In the records below, the line with "(904, 249) = (638, 186): turquoise" opens the range and the line with "(979, 274) = (683, 223): none -> green clock" closes it; print that range exactly and nothing else.

Data records:

-*-*-

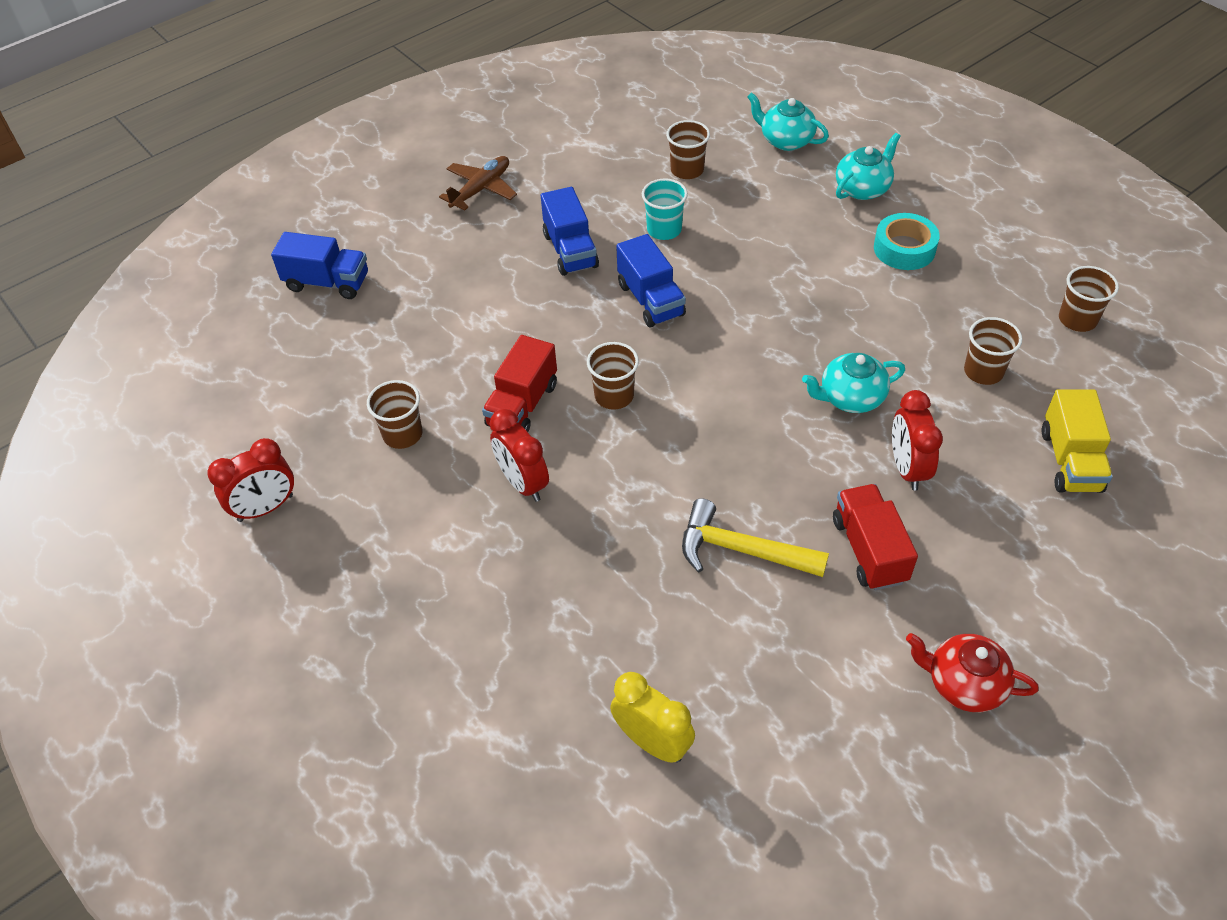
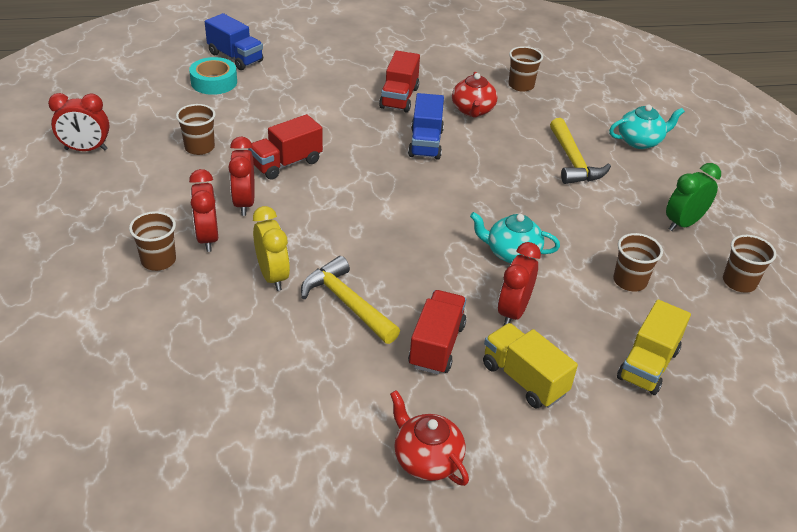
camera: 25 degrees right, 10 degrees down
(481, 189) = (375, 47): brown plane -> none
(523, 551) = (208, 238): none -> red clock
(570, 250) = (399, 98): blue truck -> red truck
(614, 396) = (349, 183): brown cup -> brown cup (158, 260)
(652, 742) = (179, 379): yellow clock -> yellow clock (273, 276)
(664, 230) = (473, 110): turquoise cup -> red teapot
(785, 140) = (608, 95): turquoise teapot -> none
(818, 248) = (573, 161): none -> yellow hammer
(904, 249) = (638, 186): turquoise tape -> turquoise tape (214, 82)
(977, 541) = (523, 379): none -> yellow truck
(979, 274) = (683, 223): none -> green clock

-*-*-

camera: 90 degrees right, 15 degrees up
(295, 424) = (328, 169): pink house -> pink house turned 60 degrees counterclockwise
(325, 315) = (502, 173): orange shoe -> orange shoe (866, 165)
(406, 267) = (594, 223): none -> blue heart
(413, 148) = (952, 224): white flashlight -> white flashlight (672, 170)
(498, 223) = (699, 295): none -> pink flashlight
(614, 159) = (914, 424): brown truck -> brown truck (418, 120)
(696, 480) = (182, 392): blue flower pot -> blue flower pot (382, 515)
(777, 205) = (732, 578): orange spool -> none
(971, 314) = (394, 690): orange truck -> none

-*-*-

Result for this task:
(904, 249) = (638, 186): turquoise tape -> turquoise tape (214, 82)
(977, 541) = (523, 379): none -> yellow truck
(979, 274) = (683, 223): none -> green clock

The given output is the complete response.